### YOUR TASK
Look through the lines below and extract any with the word "pear".

═══ DATA FOR PROCESSING ═══

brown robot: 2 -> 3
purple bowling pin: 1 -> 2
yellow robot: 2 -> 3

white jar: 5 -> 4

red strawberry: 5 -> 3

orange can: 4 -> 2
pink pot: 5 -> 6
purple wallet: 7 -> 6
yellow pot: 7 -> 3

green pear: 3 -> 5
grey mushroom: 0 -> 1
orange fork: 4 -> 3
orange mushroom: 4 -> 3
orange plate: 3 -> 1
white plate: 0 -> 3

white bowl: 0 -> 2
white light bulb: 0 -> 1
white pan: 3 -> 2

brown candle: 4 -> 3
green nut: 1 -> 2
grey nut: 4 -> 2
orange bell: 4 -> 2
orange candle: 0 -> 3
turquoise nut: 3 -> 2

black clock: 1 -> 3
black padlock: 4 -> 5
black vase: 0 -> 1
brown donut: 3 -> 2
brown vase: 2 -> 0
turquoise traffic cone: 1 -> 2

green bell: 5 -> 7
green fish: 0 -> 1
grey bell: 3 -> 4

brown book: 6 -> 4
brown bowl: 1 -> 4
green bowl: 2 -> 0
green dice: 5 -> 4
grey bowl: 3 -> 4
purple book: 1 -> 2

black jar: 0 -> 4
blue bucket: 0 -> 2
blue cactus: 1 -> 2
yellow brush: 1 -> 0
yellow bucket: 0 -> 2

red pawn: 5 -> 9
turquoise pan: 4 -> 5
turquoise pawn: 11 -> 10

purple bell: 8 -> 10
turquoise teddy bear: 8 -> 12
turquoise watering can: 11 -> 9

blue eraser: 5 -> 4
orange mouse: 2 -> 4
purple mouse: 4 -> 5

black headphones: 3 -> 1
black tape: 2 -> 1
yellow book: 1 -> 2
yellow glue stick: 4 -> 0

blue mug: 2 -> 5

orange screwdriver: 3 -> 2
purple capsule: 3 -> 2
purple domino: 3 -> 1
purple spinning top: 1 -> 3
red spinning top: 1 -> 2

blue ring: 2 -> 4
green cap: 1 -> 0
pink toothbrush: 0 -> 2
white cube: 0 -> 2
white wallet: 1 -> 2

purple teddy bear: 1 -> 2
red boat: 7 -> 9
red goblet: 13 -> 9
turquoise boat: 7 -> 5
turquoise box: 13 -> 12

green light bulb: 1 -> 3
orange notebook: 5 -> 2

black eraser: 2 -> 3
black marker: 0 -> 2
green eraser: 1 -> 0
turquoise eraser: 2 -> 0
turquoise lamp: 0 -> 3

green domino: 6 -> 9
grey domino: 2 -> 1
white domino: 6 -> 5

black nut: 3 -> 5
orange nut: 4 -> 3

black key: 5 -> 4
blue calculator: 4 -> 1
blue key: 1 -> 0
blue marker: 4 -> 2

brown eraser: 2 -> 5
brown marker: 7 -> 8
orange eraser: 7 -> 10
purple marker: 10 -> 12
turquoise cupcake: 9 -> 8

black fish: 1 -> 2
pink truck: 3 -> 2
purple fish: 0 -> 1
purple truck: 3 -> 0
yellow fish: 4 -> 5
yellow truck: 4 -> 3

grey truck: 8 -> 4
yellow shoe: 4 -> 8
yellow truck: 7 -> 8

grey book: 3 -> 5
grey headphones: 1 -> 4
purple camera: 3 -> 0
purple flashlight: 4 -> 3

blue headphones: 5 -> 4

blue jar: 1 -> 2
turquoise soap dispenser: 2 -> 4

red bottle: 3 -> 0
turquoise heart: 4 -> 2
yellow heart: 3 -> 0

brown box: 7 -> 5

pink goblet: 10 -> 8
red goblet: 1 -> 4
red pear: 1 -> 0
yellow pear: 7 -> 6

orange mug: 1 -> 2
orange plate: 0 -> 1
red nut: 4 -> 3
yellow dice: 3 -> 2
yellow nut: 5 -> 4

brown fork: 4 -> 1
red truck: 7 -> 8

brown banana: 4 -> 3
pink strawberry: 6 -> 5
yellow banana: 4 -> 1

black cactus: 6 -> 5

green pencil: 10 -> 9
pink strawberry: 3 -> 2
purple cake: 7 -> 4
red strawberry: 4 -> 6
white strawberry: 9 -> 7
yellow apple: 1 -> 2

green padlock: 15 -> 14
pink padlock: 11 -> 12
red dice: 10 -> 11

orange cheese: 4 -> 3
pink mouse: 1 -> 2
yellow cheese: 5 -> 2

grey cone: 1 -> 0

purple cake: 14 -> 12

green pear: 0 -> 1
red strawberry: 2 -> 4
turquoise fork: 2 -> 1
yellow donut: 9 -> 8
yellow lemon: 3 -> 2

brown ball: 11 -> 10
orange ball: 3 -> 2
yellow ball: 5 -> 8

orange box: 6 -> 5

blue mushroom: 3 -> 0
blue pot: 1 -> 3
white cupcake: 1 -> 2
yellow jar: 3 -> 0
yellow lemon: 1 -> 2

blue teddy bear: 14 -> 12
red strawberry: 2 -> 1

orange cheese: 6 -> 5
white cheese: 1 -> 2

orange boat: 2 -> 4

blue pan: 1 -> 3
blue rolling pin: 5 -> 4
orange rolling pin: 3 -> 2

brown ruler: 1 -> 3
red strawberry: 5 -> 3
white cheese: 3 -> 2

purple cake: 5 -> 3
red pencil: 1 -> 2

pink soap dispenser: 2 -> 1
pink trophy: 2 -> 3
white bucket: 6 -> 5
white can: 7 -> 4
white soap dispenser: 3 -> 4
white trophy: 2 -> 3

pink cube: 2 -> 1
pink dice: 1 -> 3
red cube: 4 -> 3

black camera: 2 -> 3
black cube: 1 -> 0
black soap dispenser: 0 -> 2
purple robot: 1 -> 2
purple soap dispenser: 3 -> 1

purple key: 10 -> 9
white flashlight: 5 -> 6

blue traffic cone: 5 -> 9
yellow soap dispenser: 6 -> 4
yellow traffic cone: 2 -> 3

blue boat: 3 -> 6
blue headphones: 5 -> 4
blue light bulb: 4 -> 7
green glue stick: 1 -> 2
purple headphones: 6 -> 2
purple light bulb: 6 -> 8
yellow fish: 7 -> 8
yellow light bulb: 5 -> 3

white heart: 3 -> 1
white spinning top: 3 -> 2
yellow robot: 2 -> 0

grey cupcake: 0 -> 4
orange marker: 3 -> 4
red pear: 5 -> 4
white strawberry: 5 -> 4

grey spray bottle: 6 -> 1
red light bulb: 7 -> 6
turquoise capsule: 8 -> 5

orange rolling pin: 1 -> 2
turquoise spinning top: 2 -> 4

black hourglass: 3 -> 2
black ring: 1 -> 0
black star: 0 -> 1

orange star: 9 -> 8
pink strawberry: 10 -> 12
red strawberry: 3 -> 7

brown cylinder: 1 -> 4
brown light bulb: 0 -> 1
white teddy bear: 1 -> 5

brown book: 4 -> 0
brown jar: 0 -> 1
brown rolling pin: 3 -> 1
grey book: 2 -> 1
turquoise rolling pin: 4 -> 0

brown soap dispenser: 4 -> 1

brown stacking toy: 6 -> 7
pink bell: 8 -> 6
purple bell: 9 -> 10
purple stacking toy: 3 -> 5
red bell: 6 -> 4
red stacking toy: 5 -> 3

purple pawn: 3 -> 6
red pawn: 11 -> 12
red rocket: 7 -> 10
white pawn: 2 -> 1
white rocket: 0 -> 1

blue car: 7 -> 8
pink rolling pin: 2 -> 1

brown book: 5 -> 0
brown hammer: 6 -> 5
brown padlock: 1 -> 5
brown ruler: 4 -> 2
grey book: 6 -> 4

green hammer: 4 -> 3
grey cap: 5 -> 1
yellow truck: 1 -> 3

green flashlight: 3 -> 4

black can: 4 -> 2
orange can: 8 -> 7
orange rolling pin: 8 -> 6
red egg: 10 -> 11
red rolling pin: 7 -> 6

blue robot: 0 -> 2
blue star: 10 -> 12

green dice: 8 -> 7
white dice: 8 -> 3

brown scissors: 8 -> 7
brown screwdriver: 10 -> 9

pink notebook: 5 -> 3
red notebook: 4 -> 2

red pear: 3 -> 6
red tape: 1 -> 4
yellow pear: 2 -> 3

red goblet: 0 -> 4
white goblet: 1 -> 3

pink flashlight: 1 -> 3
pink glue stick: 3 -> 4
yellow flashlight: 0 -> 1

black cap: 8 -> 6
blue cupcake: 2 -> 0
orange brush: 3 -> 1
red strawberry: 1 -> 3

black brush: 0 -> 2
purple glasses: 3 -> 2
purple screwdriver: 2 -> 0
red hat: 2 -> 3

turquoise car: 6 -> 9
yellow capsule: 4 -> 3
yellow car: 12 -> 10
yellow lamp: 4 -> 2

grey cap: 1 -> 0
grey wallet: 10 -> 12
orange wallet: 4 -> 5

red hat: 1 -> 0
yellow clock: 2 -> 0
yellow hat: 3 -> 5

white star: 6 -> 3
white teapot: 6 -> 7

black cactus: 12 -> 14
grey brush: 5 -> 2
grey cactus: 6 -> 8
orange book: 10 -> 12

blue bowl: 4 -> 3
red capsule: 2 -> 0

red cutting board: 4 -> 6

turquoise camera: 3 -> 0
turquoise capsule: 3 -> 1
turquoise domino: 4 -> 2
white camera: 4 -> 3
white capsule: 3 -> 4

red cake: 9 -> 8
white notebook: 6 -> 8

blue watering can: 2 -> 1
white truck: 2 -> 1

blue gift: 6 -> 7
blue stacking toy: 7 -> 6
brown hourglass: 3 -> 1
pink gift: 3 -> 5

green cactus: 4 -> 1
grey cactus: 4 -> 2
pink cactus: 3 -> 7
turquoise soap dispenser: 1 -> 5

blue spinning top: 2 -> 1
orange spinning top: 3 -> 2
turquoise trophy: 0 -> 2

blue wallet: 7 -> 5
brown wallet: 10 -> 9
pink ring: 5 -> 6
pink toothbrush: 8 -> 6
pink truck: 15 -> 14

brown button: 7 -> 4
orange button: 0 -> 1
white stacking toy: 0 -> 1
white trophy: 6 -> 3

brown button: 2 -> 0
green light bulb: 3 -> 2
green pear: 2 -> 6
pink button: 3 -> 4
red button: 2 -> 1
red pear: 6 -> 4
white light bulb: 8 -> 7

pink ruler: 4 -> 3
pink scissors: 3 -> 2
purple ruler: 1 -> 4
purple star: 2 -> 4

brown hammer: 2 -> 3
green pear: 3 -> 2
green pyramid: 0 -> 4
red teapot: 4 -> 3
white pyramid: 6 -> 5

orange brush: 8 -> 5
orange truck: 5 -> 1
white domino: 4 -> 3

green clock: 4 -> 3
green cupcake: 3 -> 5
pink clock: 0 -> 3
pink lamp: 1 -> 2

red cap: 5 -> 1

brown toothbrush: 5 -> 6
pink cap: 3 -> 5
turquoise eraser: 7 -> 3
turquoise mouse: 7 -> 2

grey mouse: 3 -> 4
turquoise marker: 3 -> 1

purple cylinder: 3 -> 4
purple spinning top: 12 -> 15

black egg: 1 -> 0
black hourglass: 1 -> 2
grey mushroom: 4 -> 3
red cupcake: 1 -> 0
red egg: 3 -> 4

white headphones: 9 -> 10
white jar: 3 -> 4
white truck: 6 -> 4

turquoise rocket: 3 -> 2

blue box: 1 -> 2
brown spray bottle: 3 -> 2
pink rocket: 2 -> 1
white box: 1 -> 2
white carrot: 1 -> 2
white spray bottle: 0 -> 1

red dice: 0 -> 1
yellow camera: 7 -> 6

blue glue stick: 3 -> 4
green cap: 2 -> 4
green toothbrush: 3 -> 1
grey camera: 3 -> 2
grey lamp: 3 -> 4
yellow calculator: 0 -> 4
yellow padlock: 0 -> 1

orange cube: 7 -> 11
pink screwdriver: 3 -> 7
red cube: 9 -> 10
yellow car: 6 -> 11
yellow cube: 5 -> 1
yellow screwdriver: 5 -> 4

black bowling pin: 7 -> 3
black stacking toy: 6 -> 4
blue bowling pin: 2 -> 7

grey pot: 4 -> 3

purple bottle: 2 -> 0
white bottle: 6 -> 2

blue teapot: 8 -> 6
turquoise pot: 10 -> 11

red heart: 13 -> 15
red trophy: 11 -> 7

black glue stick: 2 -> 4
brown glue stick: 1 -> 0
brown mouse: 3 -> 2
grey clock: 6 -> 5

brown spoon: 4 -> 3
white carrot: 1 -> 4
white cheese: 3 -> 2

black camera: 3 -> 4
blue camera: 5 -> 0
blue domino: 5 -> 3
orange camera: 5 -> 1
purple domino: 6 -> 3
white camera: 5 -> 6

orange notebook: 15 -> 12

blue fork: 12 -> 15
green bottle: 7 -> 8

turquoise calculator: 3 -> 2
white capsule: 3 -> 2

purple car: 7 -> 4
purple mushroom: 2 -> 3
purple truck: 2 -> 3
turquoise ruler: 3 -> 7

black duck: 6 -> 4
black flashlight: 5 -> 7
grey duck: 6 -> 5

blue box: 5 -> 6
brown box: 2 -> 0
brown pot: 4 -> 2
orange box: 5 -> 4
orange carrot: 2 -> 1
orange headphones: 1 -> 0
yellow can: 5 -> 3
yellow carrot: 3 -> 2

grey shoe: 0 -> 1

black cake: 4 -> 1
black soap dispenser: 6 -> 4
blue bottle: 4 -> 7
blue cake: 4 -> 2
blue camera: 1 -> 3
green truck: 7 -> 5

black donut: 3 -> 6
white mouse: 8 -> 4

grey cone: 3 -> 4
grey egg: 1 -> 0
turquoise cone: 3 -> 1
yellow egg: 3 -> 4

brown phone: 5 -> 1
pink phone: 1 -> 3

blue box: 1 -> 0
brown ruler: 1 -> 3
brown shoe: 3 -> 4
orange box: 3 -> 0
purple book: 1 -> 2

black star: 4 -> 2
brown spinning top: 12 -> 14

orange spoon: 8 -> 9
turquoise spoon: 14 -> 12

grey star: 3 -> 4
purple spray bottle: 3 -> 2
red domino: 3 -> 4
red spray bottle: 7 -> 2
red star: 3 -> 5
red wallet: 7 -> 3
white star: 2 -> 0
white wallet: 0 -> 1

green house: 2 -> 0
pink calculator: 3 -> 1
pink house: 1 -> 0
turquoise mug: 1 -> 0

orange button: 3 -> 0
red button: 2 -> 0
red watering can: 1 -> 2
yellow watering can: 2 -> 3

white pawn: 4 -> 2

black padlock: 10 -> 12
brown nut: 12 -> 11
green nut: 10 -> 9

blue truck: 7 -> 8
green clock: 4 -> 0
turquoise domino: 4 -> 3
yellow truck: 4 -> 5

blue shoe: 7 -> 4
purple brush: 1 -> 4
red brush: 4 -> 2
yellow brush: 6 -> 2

═══

### EXERCISE ANSWER
green pear: 3 -> 5
red pear: 1 -> 0
yellow pear: 7 -> 6
green pear: 0 -> 1
red pear: 5 -> 4
red pear: 3 -> 6
yellow pear: 2 -> 3
green pear: 2 -> 6
red pear: 6 -> 4
green pear: 3 -> 2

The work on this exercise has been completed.